(Items from a data source)
* * * * * * * * *
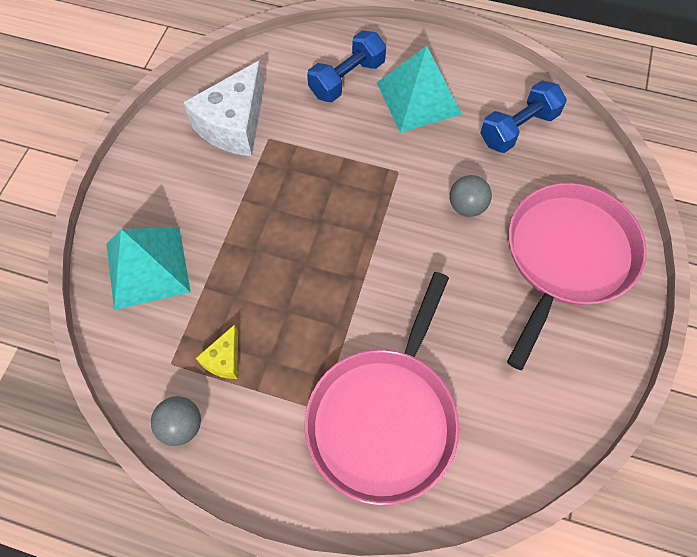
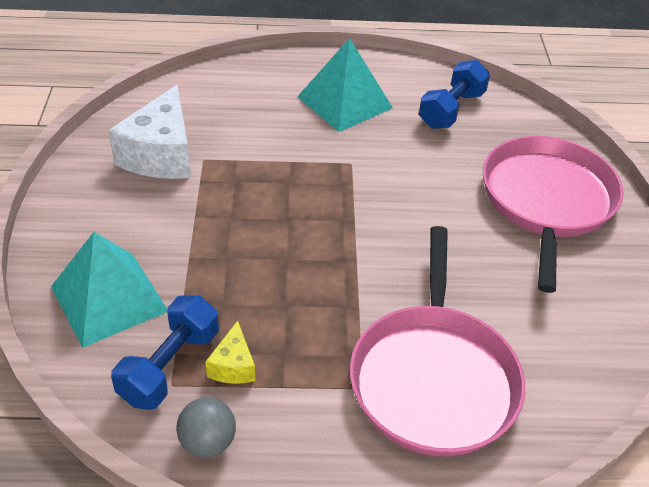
camera: 20 degrees left, 20 degrees down
(347, 79) = (266, 98): blue dumbbell -> blue dumbbell (170, 366)
(466, 206) = (432, 179): grey ball -> none

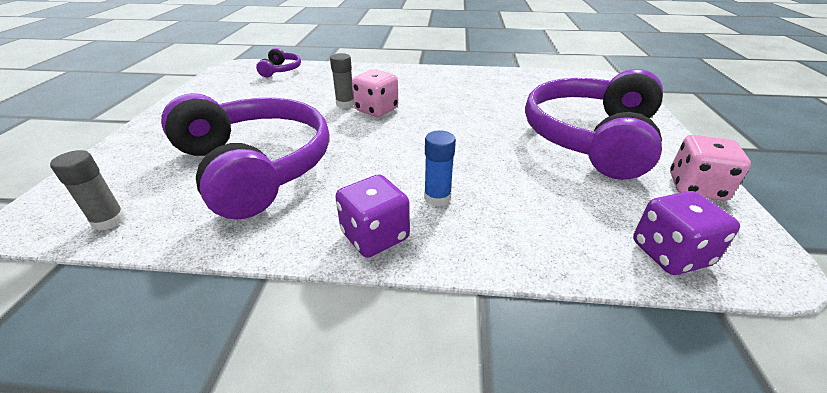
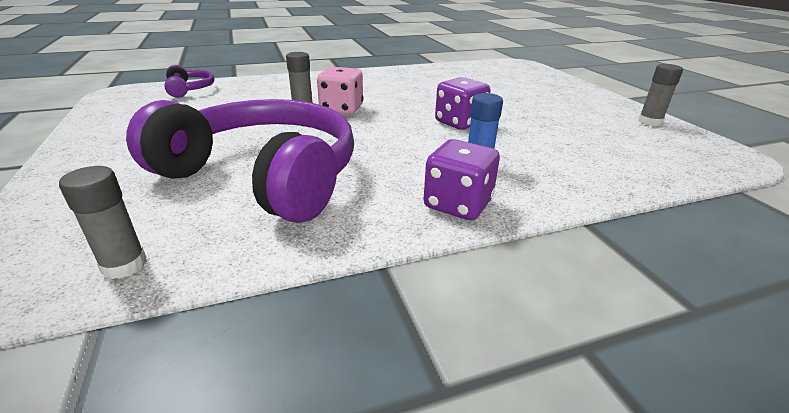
camera: 25 degrees left, 5 degrees down
(590, 137) = (547, 103): purple headphones -> none
(670, 253) = (679, 164): purple dice -> purple dice (459, 123)
(695, 187) = (649, 122): pink dice -> grey glue stick

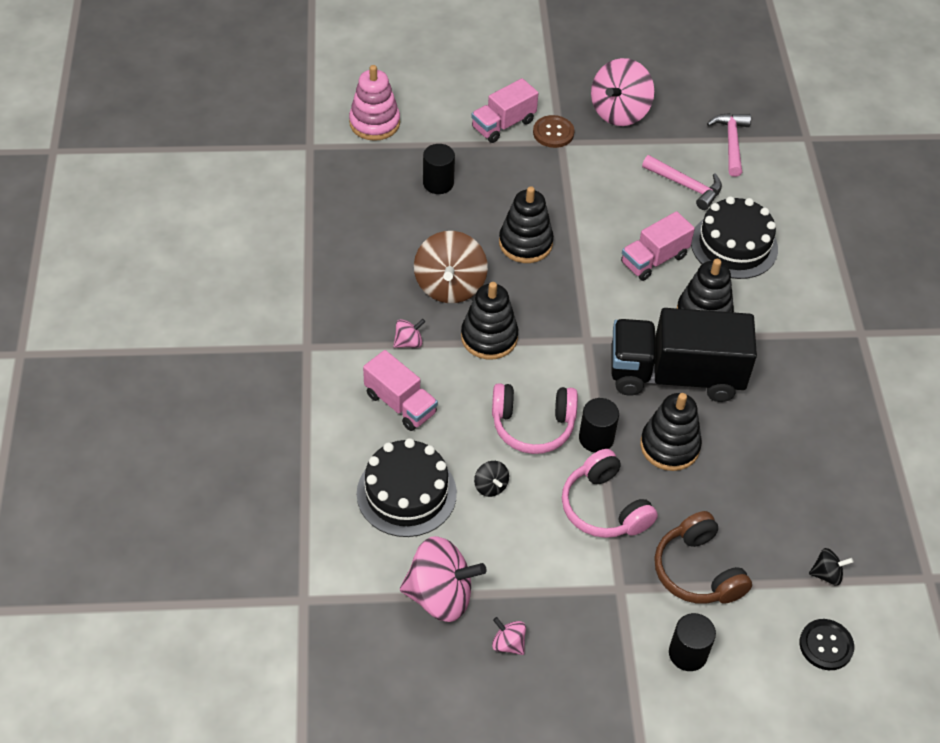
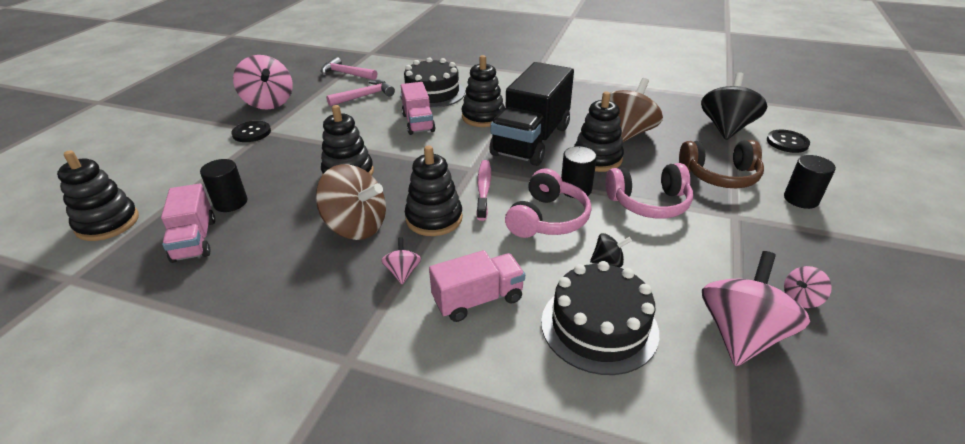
camera: 65 degrees left, 15 degrees down
(374, 123) = (107, 223): pink stacking toy -> black stacking toy
(503, 124) = (212, 152): pink truck -> pink truck (194, 240)
(553, 133) = (251, 133): brown button -> black button
(556, 360) = (484, 189): none -> pink toothbrush
(748, 467) = (627, 133): none -> brown spinning top
(826, 574) = (726, 128): black spinning top -> black spinning top, size x2.16

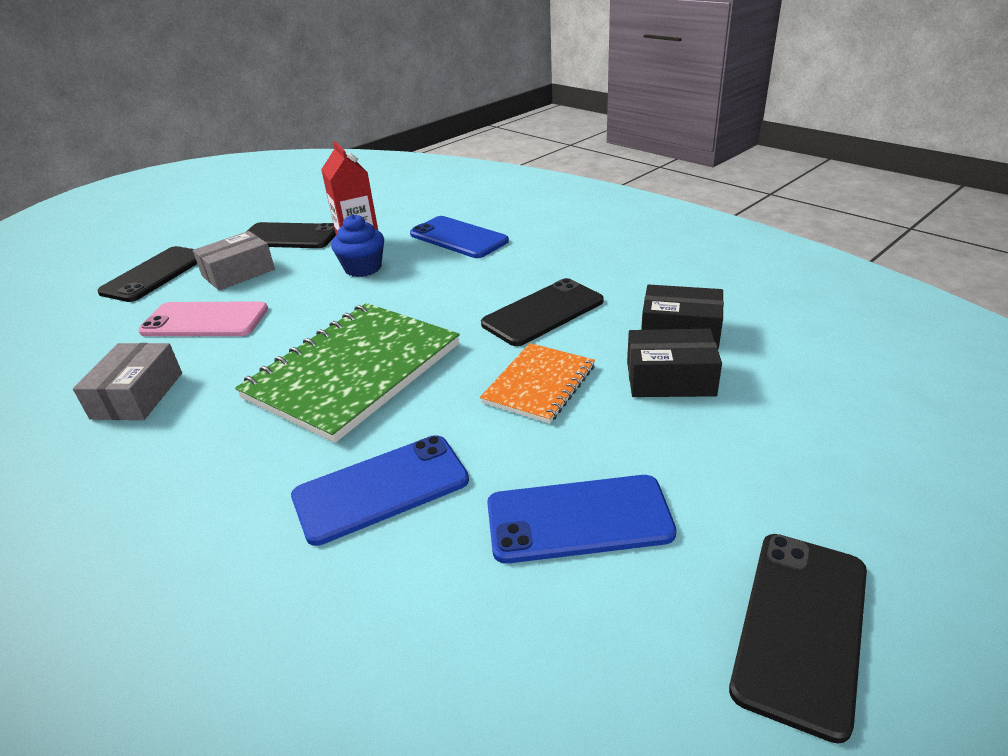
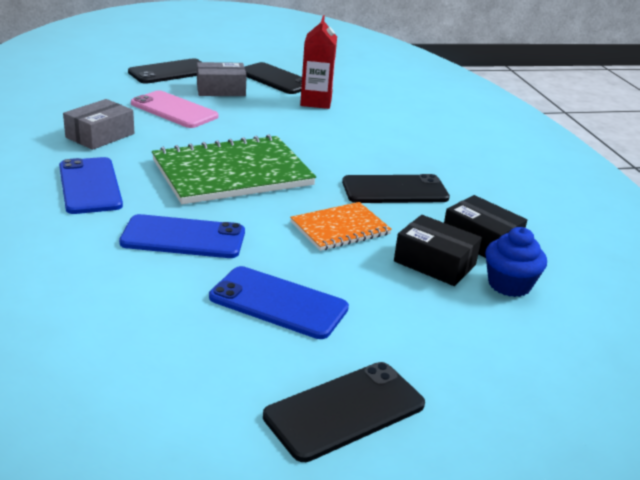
camera: 25 degrees right, 5 degrees down
(363, 268) = (303, 116): blue cupcake -> blue cupcake (509, 284)
(458, 238) = (392, 122): blue phone -> blue phone (90, 186)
* * * * * * * * *
The word "blue" may turn up on some lines of these records; say how many, with no other words.

3